• What is needed: In the entries that follow, find the line containing "camera: 30 degrees right, 10 degrees up"; from there, copy every line exactly through the line containing "none -> yellow jar [316,198,362,264]".

• Supplied material:
-----

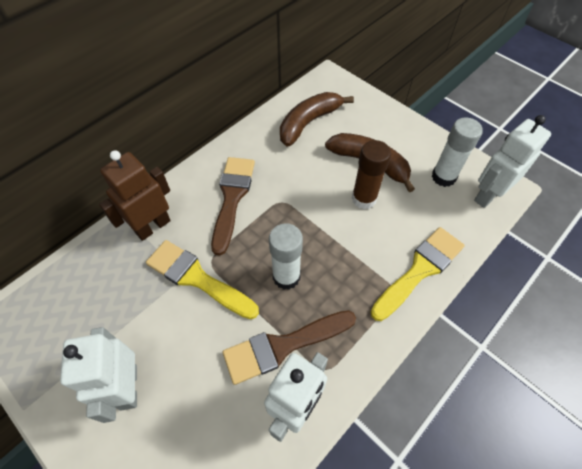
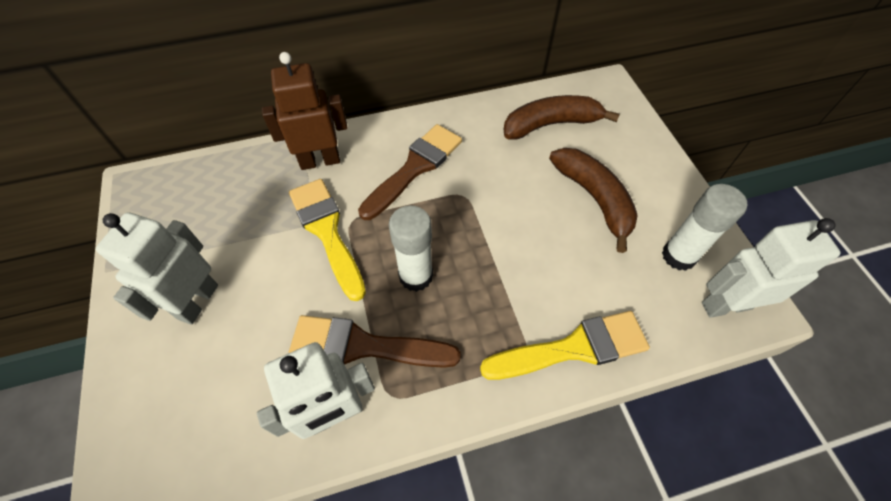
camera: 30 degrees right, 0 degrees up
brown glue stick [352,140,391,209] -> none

-----

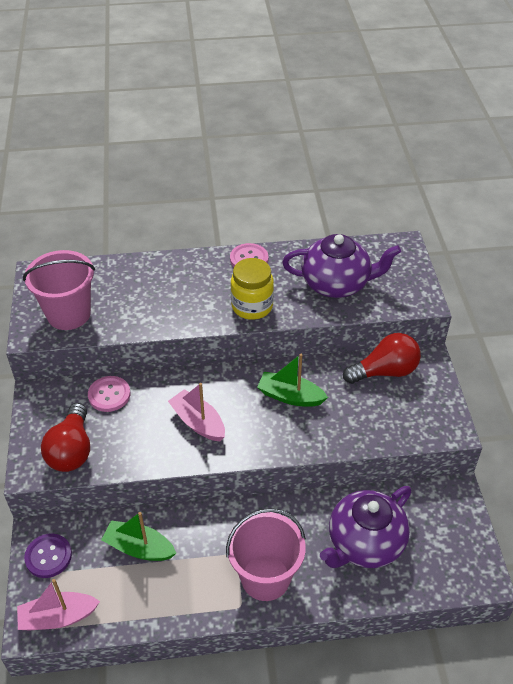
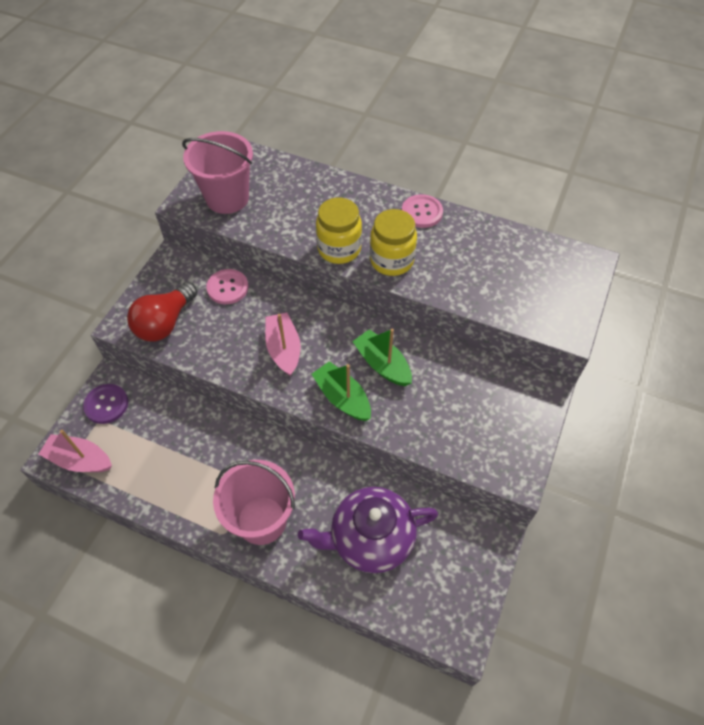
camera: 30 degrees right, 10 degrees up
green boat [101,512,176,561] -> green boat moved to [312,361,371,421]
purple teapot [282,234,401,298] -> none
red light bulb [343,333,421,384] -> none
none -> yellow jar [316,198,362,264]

-----

• Solution for this problem:
camera: 30 degrees right, 10 degrees up
green boat [101,512,176,561] -> green boat moved to [312,361,371,421]
purple teapot [282,234,401,298] -> none
red light bulb [343,333,421,384] -> none
none -> yellow jar [316,198,362,264]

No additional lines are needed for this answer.